▸ **WORK REQUEST**
Below are records to print word for word; include none of their pictures.
⟨
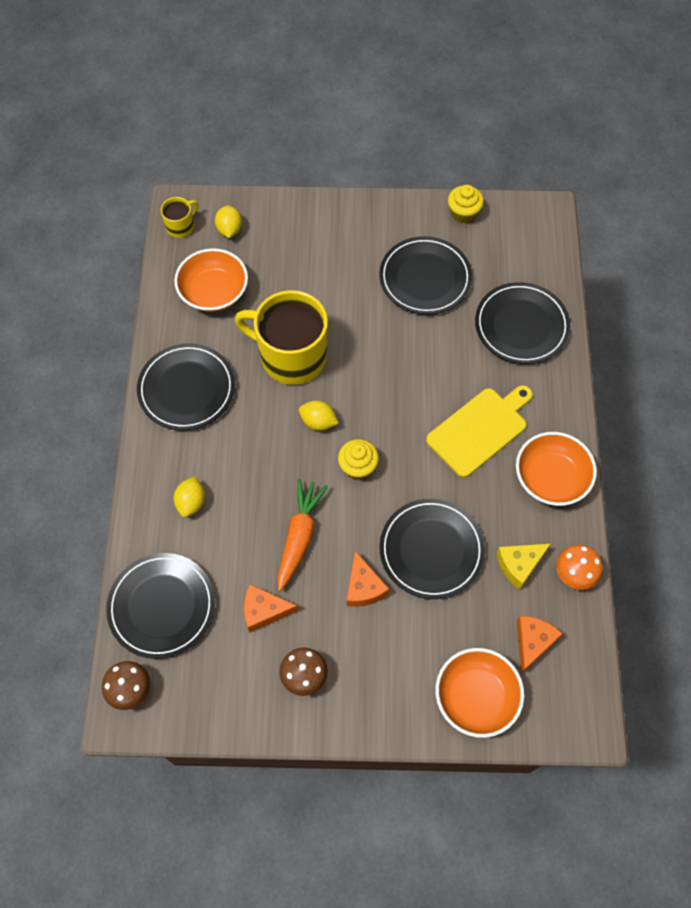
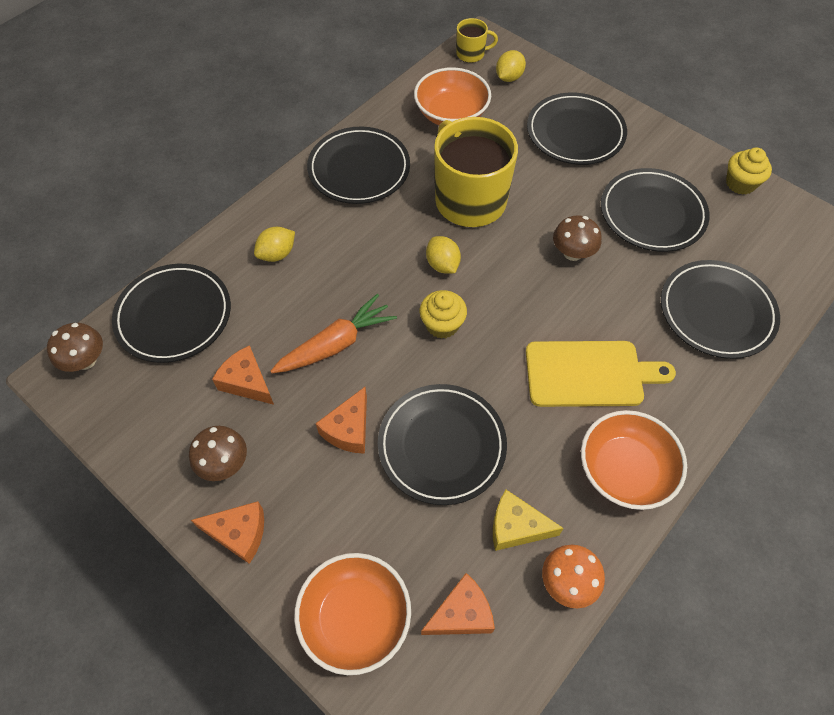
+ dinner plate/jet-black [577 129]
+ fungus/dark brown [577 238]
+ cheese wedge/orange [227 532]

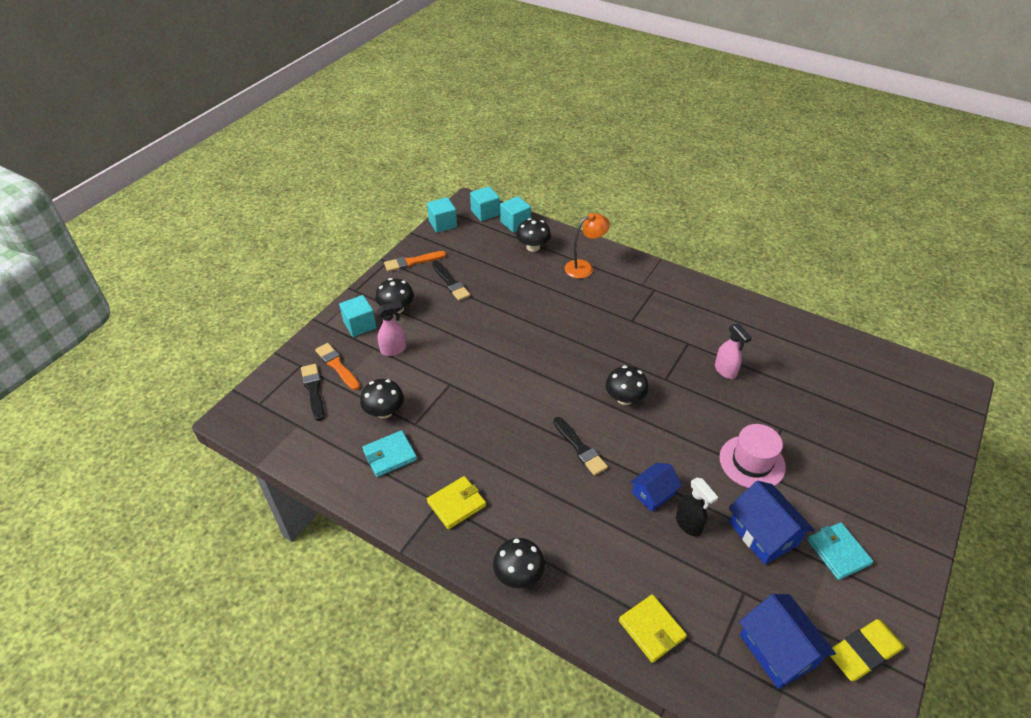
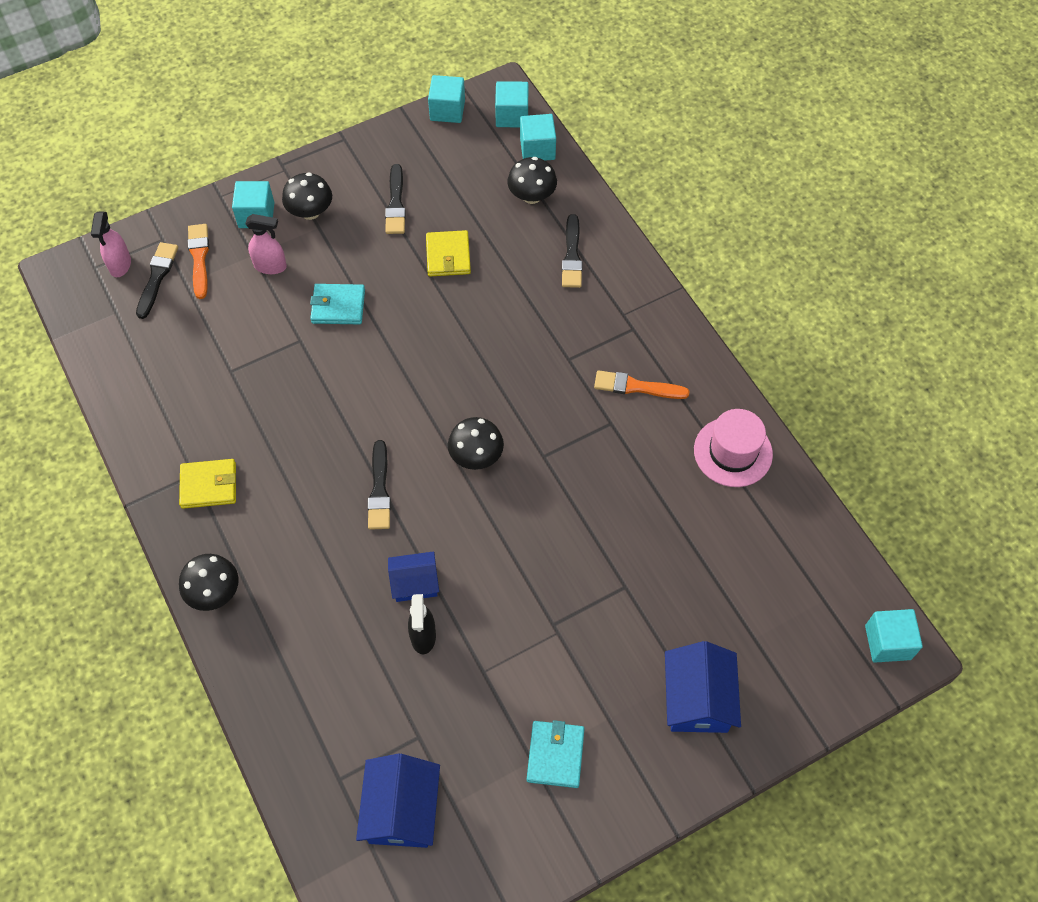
~ reading lamp/orange [587 246] to brush/jet-black [572 251]
~ brush/orange [415 261] to [642 384]
~ spray bottle/rosy [733 351] to [111 244]
- fungus/jet-black [382 399]
~ top hat/rosy [752 456] to [733 448]
~ billfold/turquoise [389 453] to [337 304]
~ house/blue [771 523] to [703 687]
~ billfold/golden [653 628] to [448 253]
- pencil eraser/golden [867 650]
+ cube/turquoise [894 636]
⟩
▸ **RESULT FOR THIS EXERCISE**
+ dinner plate/jet-black [577 129]
+ fungus/dark brown [577 238]
+ cheese wedge/orange [227 532]

~ reading lamp/orange [587 246] to brush/jet-black [572 251]
~ brush/orange [415 261] to [642 384]
~ spray bottle/rosy [733 351] to [111 244]
- fungus/jet-black [382 399]
~ top hat/rosy [752 456] to [733 448]
~ billfold/turquoise [389 453] to [337 304]
~ house/blue [771 523] to [703 687]
~ billfold/golden [653 628] to [448 253]
- pencil eraser/golden [867 650]
+ cube/turquoise [894 636]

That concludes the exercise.